Activity » In the entries that follow, which lines hold the string "change"? List them.

Supplied records »
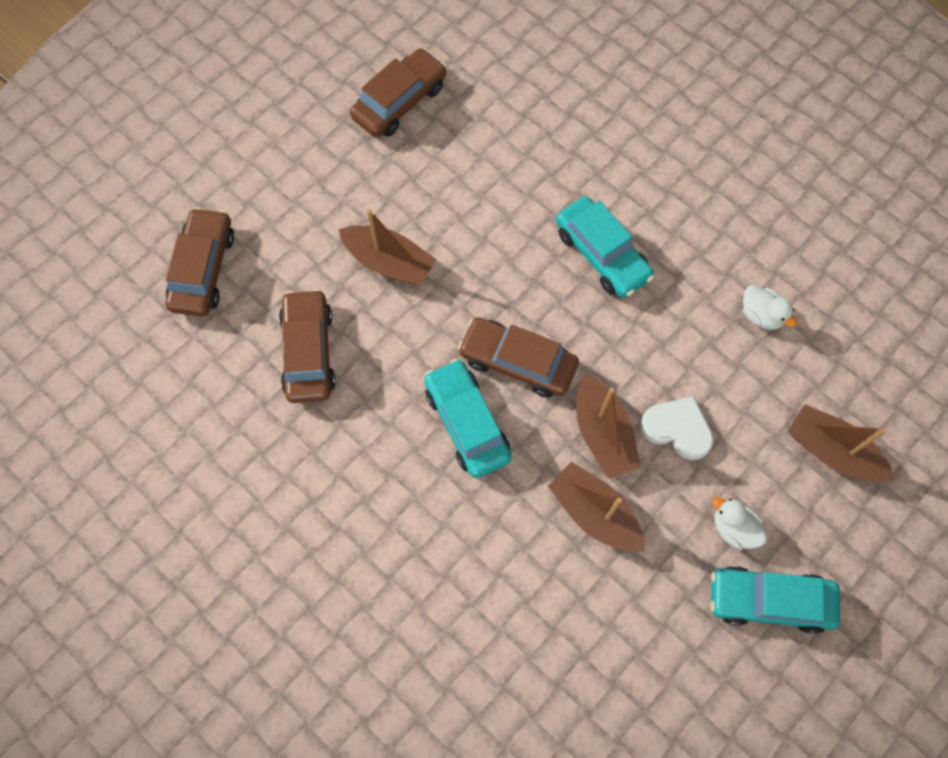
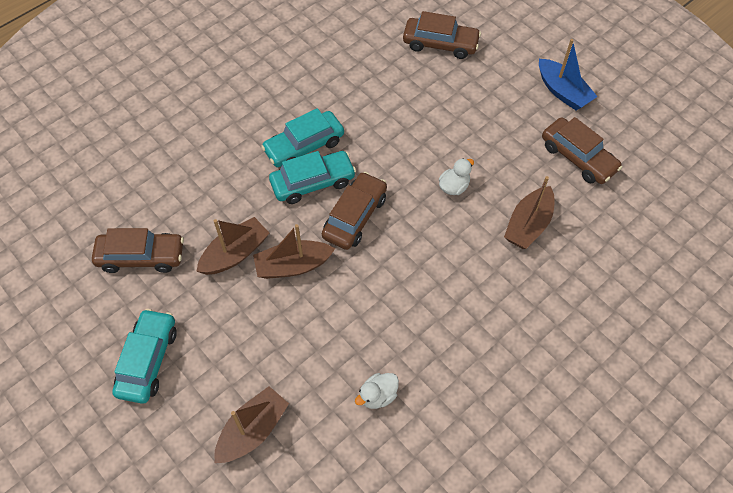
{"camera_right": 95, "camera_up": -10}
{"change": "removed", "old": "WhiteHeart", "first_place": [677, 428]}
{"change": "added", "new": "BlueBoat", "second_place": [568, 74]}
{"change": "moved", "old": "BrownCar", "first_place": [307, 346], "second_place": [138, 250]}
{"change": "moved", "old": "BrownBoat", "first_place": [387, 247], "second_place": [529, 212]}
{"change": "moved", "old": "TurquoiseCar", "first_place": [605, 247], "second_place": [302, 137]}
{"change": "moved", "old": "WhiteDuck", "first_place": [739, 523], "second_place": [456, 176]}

Exercise answer »
{"change": "removed", "old": "WhiteHeart", "first_place": [677, 428]}
{"change": "added", "new": "BlueBoat", "second_place": [568, 74]}
{"change": "moved", "old": "BrownCar", "first_place": [307, 346], "second_place": [138, 250]}
{"change": "moved", "old": "BrownBoat", "first_place": [387, 247], "second_place": [529, 212]}
{"change": "moved", "old": "TurquoiseCar", "first_place": [605, 247], "second_place": [302, 137]}
{"change": "moved", "old": "WhiteDuck", "first_place": [739, 523], "second_place": [456, 176]}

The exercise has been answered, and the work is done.